## Required work:
Please filter the entries for the word "degrees" and copy every line that has it.

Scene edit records
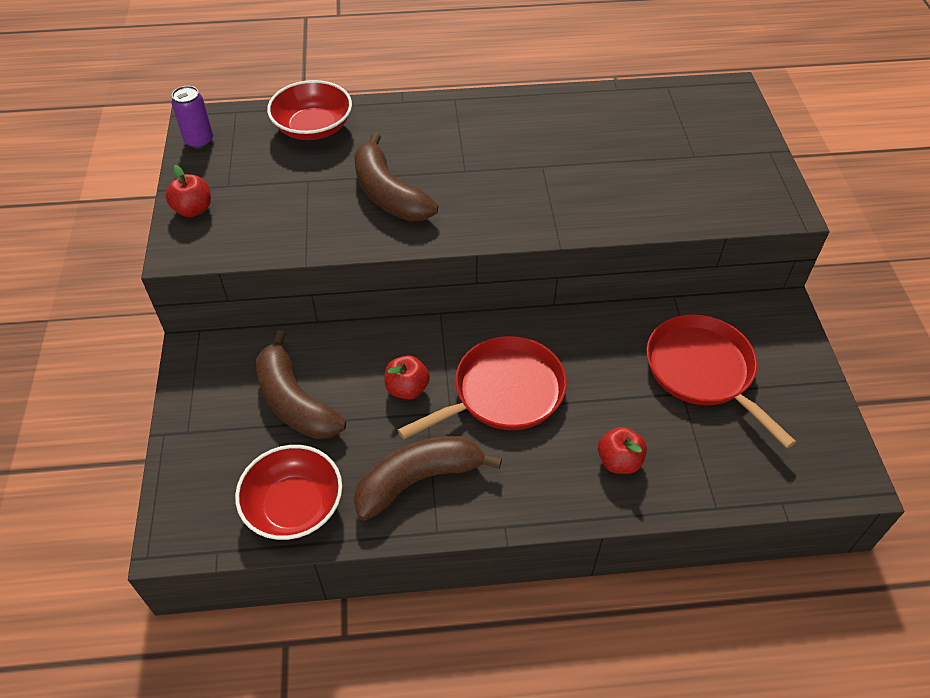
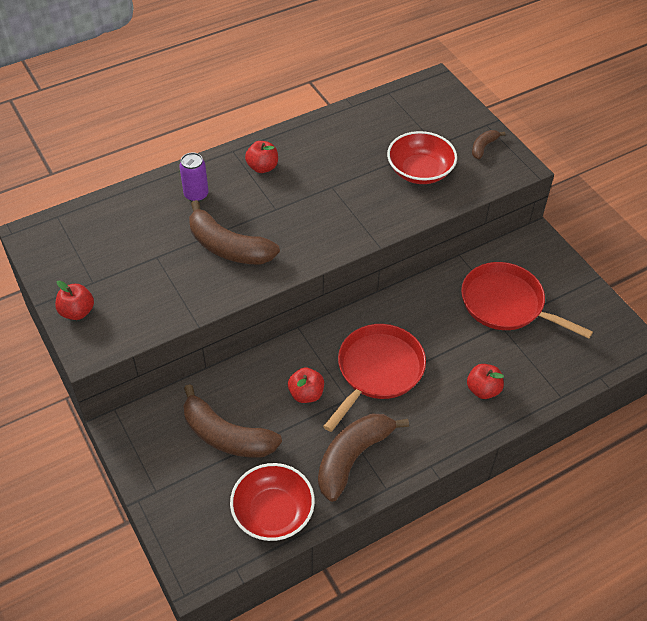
camera: 25 degrees left, 0 degrees up
(199, 141) = (42, 252): purple can -> purple can (196, 195)
(313, 127) = (132, 210): red bowl -> red bowl (420, 171)
(476, 124) = (262, 167): none -> red apple
(752, 175) = (483, 147): none -> brown banana

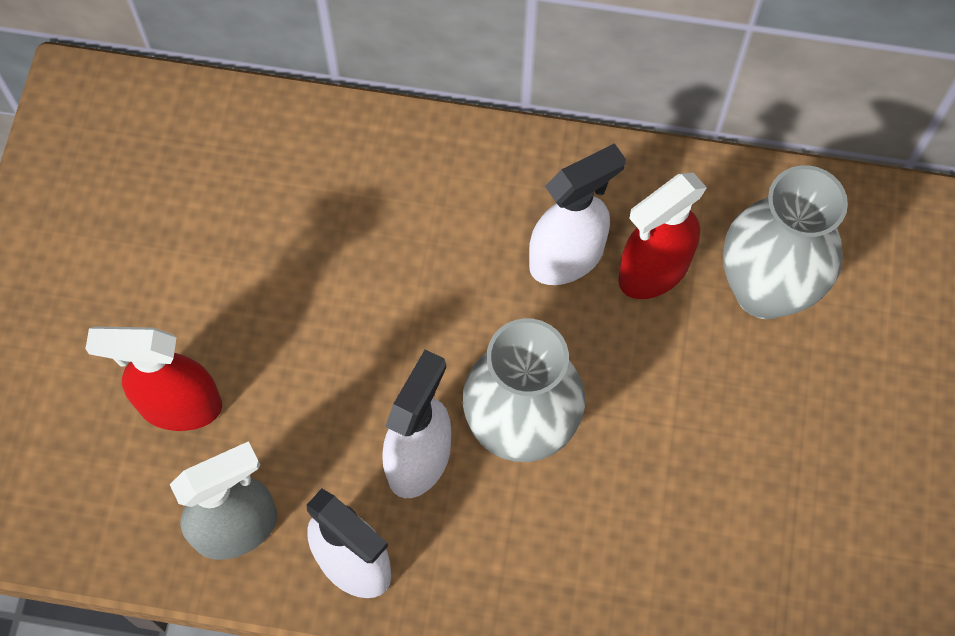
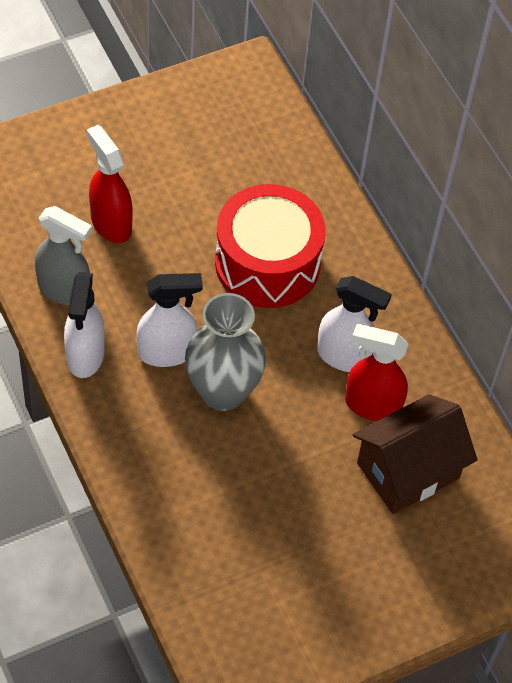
camera: 50 degrees right, 10 degrees down
(375, 258) = (267, 263): none -> red drum
(765, 290) = (408, 470): grey vase -> brown house

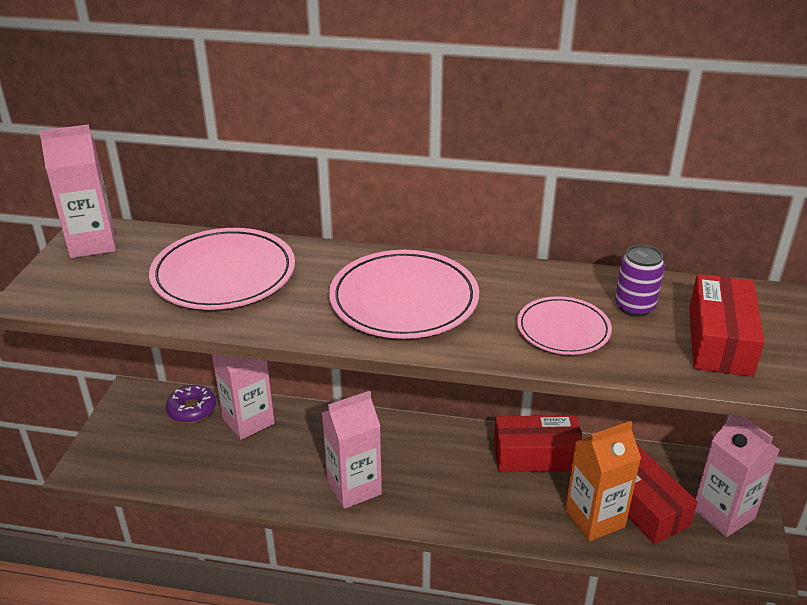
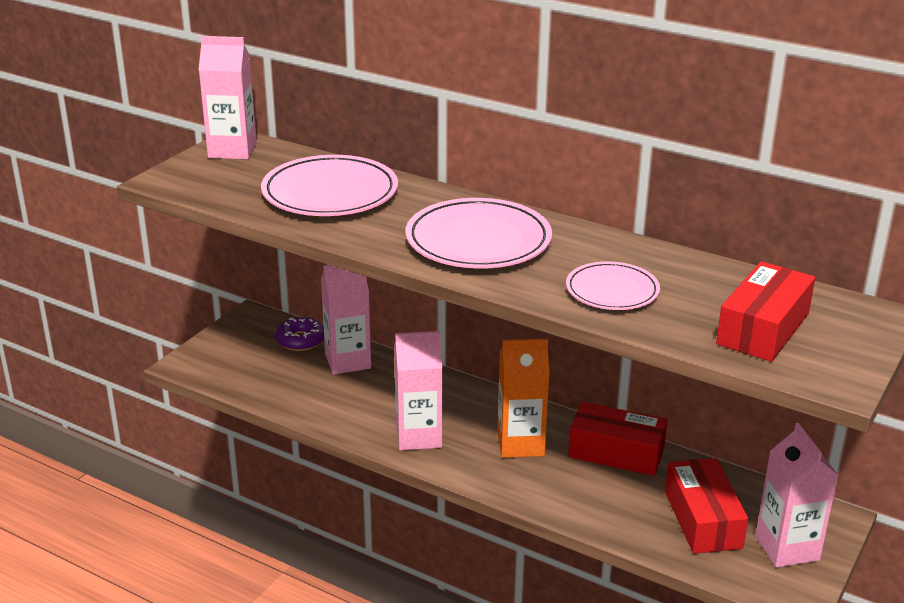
camera: 20 degrees right, 5 degrees down
(594, 518) = (644, 518): orange carton -> orange carton (520, 444)
(634, 306) = (699, 287): purple can -> none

## Expected answer:
camera: 25 degrees left, 0 degrees up
camera: 50 degrees right, 10 degrees down
camera: 20 degrees right, 5 degrees down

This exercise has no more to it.